::: Information supplied
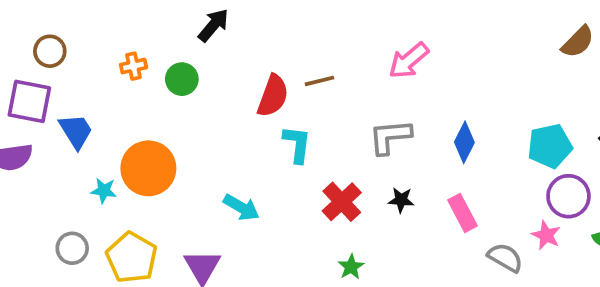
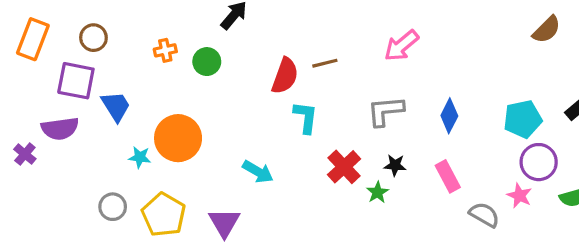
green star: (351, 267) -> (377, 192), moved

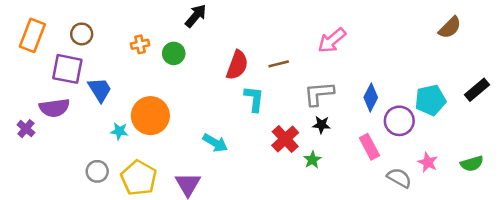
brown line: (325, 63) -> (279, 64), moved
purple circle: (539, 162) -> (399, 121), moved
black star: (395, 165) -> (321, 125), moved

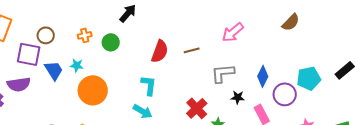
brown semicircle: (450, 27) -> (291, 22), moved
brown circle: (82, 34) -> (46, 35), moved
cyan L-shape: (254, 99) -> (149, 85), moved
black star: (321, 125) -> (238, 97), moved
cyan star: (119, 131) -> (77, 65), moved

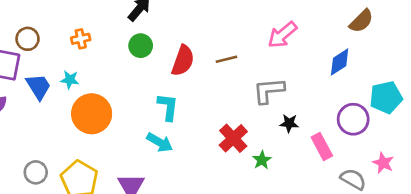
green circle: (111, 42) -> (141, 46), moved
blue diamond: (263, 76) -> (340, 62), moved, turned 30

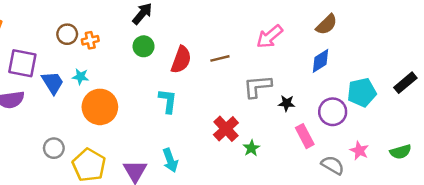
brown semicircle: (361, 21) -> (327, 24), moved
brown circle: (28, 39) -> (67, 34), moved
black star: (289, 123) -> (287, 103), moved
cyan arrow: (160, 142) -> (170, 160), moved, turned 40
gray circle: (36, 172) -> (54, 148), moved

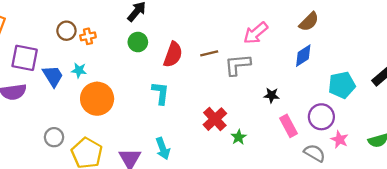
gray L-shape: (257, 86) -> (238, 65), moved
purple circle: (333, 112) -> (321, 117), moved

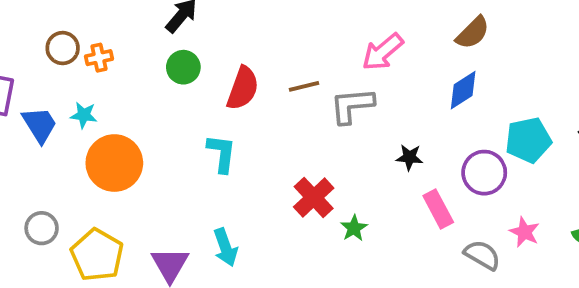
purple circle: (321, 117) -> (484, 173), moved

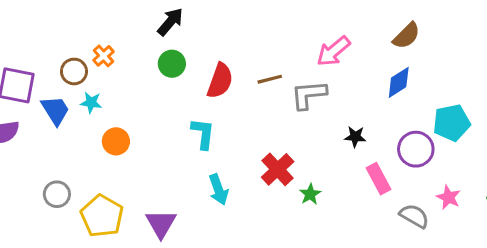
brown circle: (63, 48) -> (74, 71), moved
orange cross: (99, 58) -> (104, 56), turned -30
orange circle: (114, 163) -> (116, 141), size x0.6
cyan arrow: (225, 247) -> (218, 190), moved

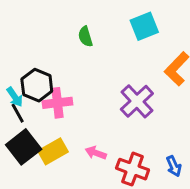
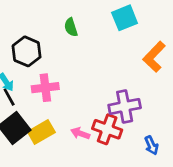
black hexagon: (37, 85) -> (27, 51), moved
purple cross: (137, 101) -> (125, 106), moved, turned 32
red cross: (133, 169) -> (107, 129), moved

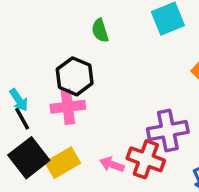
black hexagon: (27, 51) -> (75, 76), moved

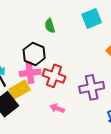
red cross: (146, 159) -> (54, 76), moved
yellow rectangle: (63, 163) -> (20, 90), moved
::::::
Copy every line of the records above that holds the word "star".

green star: (351, 267) -> (377, 192), moved
black star: (395, 165) -> (321, 125), moved
black star: (321, 125) -> (238, 97), moved
cyan star: (119, 131) -> (77, 65), moved
black star: (289, 123) -> (287, 103), moved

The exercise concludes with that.